The data -
#####
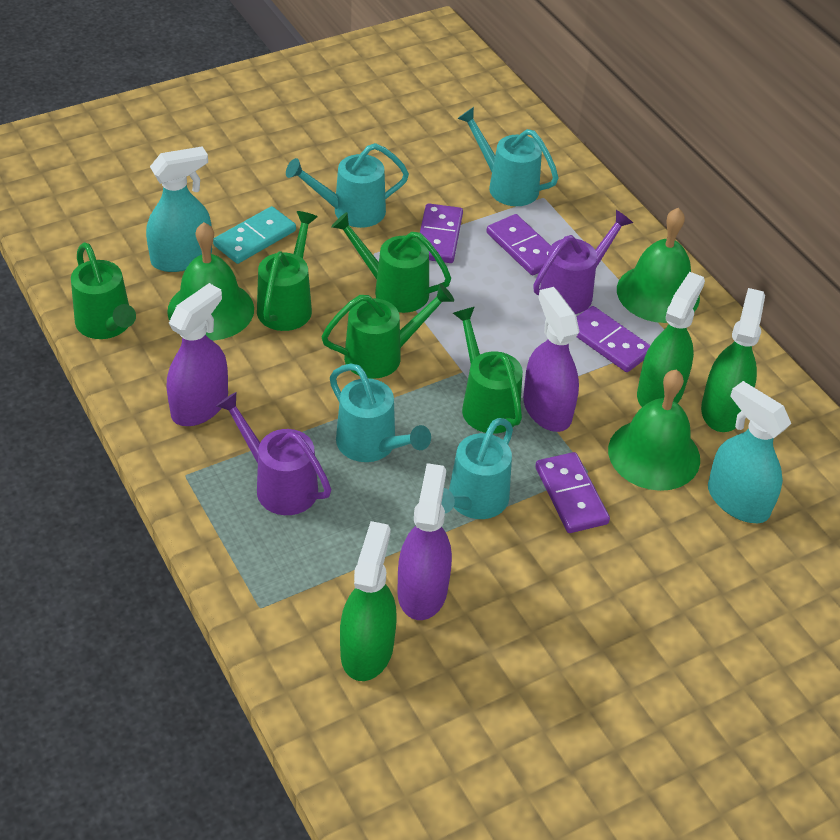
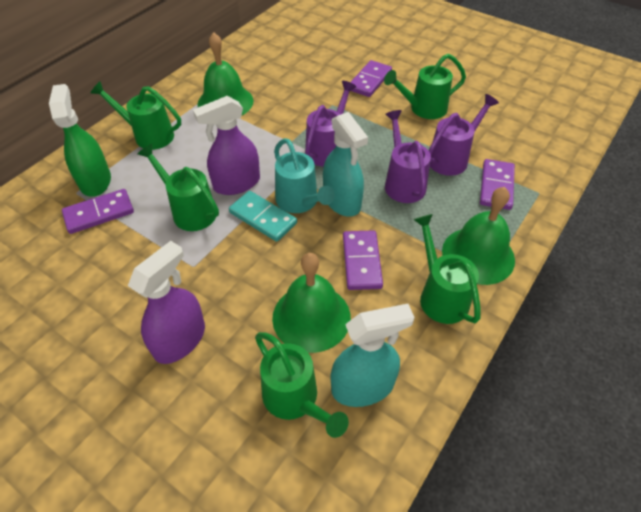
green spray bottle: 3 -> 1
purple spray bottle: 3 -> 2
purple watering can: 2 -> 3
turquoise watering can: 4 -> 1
#####
Work to complete - A verbatim retyping of the listing, without any pictures, is the expected answer.

Problem solution -
green spray bottle: 3 -> 1
purple spray bottle: 3 -> 2
purple watering can: 2 -> 3
turquoise watering can: 4 -> 1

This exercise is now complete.